_What needs to be done:_
Return the material below exactly, but only from the line with "lime brick I7:J8 level 1 -> none" through the line with "white round brick E4", and without its pictures.

_Data under study:_
□ □ □

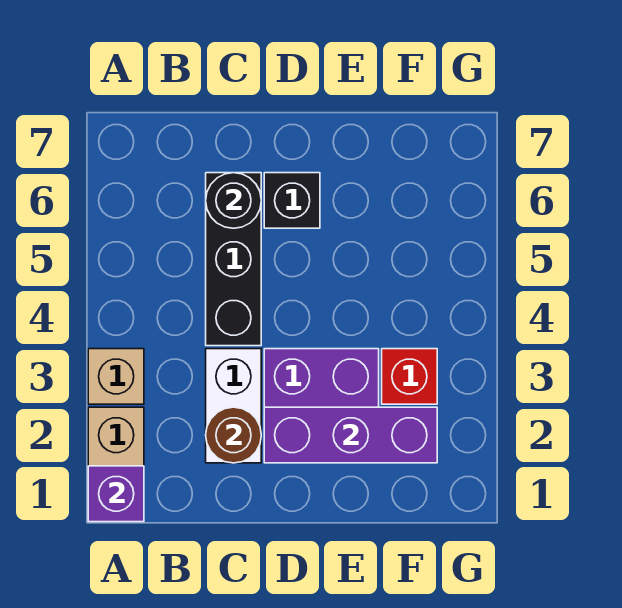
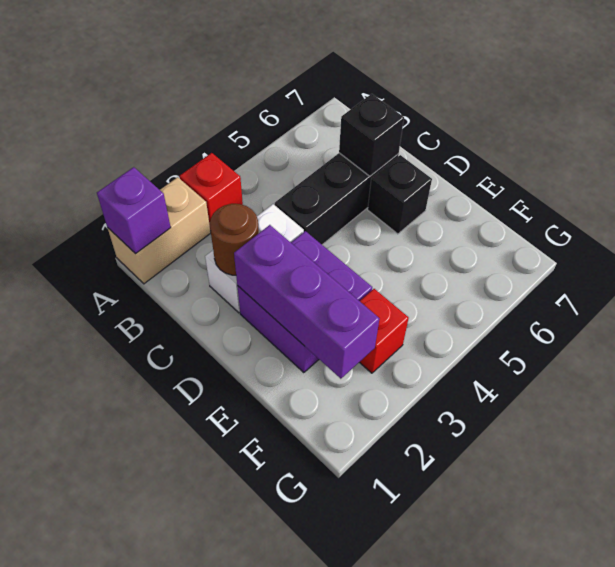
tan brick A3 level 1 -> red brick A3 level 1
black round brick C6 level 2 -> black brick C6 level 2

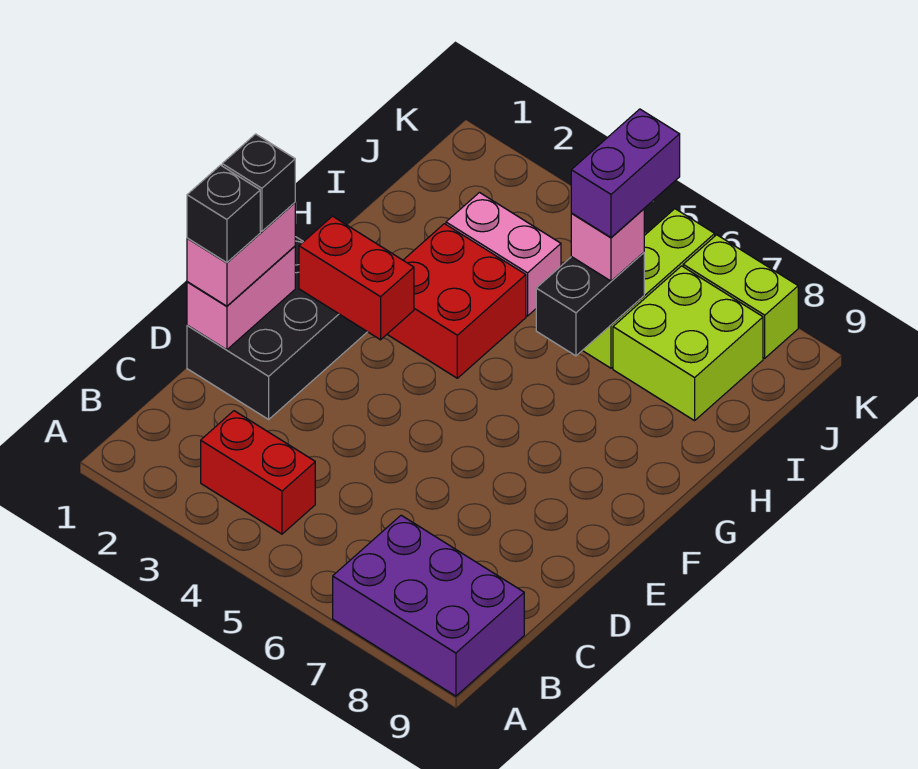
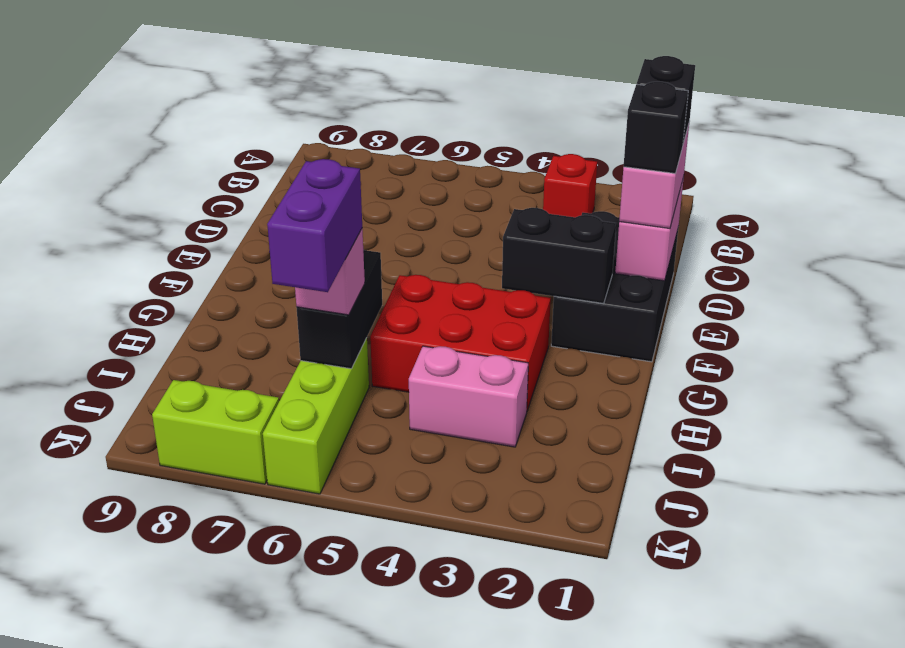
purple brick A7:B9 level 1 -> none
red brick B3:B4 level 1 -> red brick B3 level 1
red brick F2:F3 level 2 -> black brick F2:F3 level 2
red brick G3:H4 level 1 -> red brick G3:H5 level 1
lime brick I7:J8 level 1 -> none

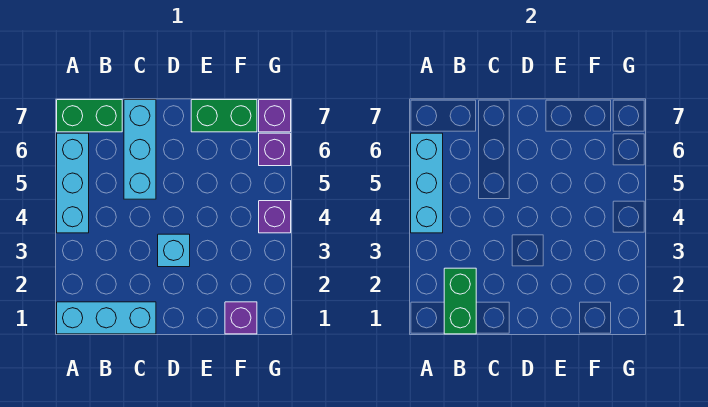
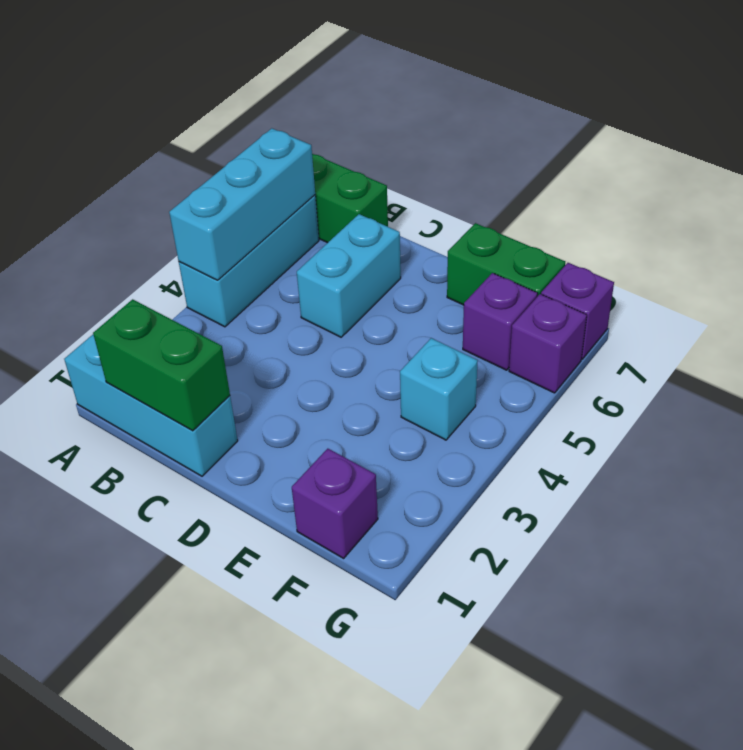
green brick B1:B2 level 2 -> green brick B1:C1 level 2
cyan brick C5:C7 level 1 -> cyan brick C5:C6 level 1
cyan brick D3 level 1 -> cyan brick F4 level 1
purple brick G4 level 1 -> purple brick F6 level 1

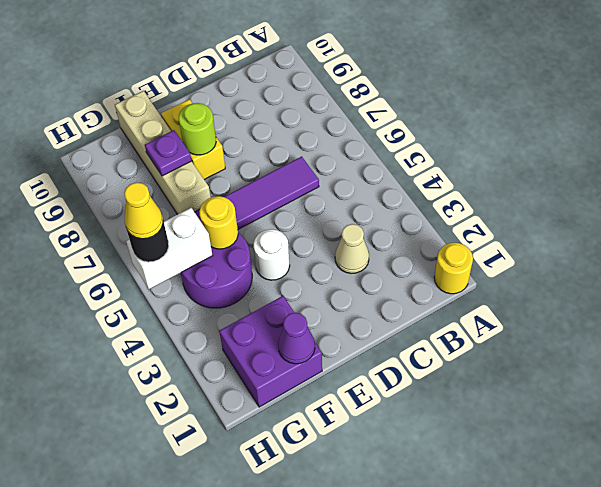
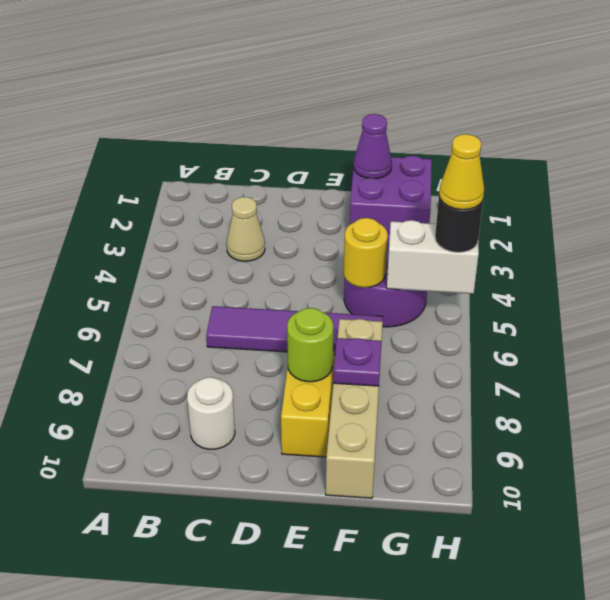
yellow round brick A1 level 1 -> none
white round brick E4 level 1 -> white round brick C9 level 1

□ □ □

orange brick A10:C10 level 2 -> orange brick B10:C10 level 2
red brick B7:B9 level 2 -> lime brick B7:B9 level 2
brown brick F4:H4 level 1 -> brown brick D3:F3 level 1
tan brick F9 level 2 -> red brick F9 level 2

□ □ □

_Written solution:_
lime brick I7:J8 level 1 -> none

green brick B1:B2 level 2 -> green brick B1:C1 level 2
cyan brick C5:C7 level 1 -> cyan brick C5:C6 level 1
cyan brick D3 level 1 -> cyan brick F4 level 1
purple brick G4 level 1 -> purple brick F6 level 1

yellow round brick A1 level 1 -> none
white round brick E4 level 1 -> white round brick C9 level 1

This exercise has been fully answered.